## START Record excerpts

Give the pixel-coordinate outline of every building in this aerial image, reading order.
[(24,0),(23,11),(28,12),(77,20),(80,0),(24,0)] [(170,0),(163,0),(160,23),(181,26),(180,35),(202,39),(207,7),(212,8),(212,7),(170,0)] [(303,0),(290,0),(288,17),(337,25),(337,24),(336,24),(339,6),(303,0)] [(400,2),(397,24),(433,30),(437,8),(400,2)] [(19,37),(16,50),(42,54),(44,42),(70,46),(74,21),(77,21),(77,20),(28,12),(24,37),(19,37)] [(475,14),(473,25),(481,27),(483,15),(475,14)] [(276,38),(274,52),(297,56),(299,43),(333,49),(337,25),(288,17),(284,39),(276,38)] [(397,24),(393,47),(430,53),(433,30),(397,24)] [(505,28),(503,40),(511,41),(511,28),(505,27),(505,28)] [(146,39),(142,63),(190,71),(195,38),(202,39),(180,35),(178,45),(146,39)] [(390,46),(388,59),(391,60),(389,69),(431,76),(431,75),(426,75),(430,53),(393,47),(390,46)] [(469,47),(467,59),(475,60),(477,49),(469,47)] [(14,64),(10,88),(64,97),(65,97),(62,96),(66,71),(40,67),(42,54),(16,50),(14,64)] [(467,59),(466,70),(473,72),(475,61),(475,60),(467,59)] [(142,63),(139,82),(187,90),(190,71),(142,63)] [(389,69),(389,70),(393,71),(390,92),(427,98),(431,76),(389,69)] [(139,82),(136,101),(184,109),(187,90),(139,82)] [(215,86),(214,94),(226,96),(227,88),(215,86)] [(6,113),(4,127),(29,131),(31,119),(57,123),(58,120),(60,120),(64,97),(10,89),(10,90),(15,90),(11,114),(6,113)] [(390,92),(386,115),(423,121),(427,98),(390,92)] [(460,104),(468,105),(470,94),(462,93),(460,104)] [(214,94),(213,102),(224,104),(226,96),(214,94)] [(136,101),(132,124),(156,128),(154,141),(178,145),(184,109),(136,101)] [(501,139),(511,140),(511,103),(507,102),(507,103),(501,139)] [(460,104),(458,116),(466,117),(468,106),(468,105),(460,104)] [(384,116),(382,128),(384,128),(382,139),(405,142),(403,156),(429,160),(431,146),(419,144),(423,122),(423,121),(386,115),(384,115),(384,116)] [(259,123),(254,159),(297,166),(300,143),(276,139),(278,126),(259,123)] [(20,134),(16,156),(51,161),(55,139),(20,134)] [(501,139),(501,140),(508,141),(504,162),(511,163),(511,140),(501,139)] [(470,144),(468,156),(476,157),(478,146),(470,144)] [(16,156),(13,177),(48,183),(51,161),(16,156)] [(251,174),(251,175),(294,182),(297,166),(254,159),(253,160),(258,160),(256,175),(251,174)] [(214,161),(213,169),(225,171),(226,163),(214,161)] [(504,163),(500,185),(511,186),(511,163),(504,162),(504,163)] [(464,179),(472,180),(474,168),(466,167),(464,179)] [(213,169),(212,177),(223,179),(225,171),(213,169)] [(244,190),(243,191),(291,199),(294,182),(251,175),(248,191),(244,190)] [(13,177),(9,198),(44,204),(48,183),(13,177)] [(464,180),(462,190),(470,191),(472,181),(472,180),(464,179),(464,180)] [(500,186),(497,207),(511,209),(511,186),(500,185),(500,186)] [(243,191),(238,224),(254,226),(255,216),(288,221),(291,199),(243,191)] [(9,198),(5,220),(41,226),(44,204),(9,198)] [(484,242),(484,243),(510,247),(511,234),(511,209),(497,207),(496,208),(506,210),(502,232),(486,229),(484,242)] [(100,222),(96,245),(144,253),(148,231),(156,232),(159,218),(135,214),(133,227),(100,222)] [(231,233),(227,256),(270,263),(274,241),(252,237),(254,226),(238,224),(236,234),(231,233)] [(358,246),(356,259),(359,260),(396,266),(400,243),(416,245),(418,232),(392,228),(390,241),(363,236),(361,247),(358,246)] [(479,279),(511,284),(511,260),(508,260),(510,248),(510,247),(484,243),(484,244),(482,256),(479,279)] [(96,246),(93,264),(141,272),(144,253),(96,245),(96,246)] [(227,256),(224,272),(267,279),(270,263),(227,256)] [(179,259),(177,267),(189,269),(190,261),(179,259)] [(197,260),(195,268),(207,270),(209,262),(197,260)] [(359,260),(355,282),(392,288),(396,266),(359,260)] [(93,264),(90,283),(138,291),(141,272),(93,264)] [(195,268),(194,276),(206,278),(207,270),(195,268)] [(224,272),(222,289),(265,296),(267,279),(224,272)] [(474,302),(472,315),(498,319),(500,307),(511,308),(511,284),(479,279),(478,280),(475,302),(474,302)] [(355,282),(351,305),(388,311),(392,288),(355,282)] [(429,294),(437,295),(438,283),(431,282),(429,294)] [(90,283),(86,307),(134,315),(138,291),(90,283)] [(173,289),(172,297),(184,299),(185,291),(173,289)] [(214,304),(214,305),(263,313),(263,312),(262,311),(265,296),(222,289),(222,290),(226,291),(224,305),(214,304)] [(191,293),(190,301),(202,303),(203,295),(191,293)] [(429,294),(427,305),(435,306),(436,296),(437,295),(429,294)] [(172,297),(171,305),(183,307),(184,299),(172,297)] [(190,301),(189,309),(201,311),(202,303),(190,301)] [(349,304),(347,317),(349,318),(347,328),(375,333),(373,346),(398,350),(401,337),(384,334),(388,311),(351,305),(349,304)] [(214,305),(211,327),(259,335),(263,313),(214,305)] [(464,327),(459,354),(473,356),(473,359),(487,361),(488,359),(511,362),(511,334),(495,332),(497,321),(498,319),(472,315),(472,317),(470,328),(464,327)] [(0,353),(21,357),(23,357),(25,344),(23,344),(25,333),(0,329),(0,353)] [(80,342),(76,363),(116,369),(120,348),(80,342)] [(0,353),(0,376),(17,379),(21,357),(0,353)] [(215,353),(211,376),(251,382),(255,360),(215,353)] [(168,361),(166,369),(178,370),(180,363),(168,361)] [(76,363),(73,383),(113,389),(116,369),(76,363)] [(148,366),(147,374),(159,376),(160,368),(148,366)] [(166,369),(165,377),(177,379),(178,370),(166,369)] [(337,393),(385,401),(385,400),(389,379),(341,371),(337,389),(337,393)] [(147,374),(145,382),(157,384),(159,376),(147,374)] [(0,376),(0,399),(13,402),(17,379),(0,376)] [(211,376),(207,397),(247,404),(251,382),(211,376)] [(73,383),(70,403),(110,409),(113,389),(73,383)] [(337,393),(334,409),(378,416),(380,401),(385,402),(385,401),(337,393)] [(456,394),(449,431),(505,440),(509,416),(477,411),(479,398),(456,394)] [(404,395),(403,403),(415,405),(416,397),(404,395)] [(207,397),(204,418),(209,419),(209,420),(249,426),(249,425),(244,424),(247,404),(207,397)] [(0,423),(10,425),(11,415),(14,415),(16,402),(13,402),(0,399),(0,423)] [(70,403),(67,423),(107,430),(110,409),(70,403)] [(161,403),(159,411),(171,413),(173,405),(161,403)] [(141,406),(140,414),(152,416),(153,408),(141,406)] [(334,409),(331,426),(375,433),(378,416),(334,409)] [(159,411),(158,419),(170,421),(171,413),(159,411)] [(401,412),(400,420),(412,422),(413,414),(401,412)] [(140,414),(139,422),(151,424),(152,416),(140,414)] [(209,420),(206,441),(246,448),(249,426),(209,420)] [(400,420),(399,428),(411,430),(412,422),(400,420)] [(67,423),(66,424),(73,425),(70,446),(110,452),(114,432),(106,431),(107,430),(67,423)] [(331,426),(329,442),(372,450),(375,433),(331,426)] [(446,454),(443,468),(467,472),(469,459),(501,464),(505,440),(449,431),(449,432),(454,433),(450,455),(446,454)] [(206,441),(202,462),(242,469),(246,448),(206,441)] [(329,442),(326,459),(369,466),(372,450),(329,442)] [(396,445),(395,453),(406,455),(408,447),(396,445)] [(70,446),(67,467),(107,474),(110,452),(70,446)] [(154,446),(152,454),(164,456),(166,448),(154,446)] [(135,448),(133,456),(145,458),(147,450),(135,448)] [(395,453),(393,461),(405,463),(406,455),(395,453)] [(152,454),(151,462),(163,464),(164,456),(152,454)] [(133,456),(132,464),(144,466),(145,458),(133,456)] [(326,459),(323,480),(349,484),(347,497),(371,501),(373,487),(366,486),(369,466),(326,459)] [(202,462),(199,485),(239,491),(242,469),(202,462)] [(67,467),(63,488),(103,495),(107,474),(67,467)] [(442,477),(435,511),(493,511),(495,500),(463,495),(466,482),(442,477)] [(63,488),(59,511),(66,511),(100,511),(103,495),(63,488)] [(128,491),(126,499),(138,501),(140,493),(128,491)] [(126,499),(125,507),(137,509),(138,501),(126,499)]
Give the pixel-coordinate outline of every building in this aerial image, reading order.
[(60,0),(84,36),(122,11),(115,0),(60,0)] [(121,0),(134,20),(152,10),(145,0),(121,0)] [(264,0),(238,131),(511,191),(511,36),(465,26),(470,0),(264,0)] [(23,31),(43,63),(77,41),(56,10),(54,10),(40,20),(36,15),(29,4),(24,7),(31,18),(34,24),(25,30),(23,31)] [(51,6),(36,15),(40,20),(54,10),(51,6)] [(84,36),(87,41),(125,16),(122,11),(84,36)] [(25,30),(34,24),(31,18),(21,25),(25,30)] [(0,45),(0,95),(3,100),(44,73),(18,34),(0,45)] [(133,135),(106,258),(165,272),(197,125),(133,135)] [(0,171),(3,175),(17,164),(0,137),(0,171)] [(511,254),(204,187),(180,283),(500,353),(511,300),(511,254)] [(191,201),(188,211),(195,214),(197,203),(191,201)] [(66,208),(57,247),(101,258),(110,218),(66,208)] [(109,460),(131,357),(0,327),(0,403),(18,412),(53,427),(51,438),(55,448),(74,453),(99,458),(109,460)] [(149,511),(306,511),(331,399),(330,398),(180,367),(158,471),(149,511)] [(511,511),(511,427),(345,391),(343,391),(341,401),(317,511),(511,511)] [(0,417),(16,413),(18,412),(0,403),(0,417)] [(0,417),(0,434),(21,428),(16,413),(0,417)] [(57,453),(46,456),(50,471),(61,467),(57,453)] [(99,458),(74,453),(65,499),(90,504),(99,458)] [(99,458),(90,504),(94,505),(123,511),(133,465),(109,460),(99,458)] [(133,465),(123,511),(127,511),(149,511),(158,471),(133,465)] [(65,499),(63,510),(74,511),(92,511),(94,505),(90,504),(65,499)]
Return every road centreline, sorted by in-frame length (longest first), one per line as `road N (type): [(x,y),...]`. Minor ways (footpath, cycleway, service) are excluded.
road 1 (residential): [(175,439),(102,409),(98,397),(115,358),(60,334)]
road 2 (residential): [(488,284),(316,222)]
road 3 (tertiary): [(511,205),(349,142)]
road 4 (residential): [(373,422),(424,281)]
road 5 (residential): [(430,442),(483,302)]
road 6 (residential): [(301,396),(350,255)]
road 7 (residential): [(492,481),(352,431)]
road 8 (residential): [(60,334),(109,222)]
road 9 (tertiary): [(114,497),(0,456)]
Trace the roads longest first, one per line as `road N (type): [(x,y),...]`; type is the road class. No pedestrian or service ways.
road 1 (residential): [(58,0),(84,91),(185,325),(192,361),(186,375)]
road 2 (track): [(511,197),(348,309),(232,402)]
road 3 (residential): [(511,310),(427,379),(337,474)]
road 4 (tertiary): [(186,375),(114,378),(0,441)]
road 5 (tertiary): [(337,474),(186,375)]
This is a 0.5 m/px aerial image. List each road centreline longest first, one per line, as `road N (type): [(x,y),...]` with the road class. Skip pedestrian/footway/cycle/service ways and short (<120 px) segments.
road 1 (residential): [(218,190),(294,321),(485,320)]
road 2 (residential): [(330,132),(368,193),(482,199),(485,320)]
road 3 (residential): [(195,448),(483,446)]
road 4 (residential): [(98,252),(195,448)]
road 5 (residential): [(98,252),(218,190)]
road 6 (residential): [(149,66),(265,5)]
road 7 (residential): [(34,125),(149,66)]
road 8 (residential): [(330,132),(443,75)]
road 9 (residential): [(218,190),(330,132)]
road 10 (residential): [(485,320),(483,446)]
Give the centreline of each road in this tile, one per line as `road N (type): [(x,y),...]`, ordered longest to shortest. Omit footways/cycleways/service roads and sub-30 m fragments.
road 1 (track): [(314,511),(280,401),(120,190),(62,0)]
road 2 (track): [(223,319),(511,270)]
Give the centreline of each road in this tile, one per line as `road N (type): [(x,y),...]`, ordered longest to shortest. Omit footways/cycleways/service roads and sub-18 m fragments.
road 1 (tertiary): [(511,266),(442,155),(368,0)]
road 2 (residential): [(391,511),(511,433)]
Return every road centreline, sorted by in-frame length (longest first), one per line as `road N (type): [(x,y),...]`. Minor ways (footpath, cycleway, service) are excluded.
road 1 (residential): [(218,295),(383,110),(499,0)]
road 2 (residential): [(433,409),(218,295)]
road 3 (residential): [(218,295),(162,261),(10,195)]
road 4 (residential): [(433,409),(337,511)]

## END Record excerpts

Which lines of the items above contain the string "class"? List every one of them, counting only matches with the same case.

▸ Exercise response:
Trace the roads longest first, one per line as `road N (type): [(x,y),...]`; type is the road class. No pedestrian or service ways.
This is a 0.5 m/px aerial image. List each road centreline longest first, one per line, as `road N (type): [(x,y),...]` with the road class. Skip pedestrian/footway/cycle/service ways and short (<120 px) segments.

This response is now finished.